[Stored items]

***

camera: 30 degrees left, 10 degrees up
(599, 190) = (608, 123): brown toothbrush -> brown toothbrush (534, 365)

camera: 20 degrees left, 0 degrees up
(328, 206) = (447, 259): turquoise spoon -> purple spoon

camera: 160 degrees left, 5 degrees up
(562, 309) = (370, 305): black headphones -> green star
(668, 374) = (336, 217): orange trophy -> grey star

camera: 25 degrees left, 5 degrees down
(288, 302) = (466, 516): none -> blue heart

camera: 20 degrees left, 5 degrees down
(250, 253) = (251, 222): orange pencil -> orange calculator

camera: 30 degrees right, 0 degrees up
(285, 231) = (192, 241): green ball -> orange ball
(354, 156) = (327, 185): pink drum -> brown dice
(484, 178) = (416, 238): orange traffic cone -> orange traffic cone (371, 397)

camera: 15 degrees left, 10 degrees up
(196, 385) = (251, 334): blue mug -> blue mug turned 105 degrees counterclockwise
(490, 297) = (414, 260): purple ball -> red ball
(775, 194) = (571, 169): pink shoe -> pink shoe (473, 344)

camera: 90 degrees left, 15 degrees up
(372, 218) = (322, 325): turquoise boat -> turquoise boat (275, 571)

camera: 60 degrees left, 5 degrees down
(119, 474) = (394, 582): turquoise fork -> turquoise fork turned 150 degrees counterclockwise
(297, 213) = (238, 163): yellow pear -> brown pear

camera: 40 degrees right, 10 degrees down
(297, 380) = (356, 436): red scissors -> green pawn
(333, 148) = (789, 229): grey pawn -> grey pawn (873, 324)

***

TASK REQUIREMENTS |
Work through the entries above and report the number of lines that include "purple", with nothing else.

OUTPUT |
2